What is being asked
Please give back, exactly as written, only the line containing "(338, 96) = (504, 317): purple" and every line after it until the data below ends.

Input data
# # # # #

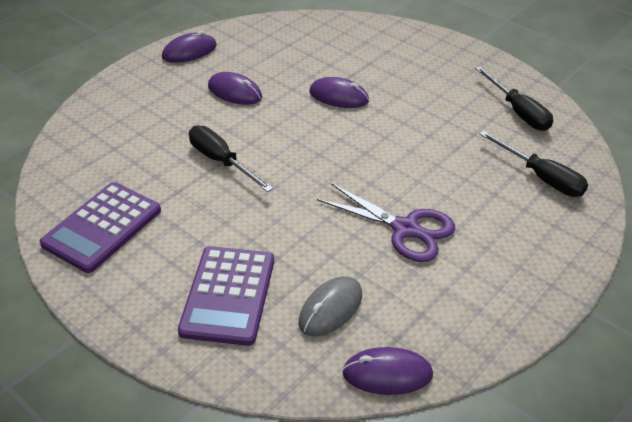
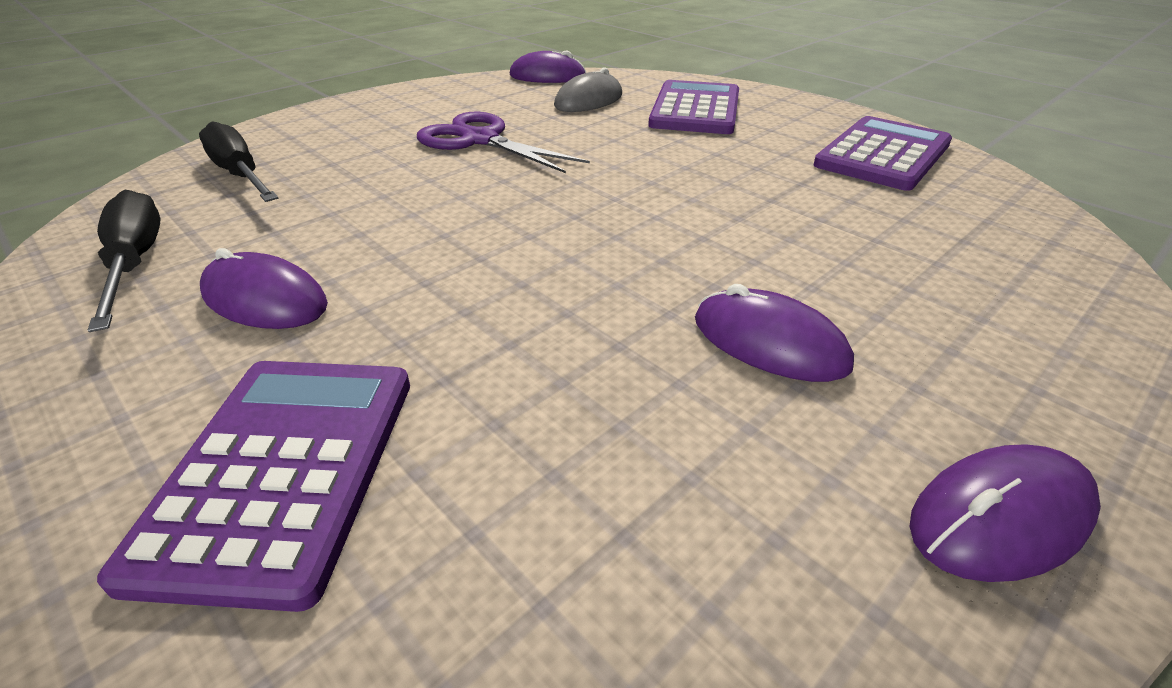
camera: 175 degrees left, 5 degrees down
(221, 161) = (747, 212): black screwdriver -> none
(338, 96) = (504, 317): purple mouse -> purple mouse (265, 299)
(386, 51) = (282, 470): none -> purple calculator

# # # # #

Output for this task
(338, 96) = (504, 317): purple mouse -> purple mouse (265, 299)
(386, 51) = (282, 470): none -> purple calculator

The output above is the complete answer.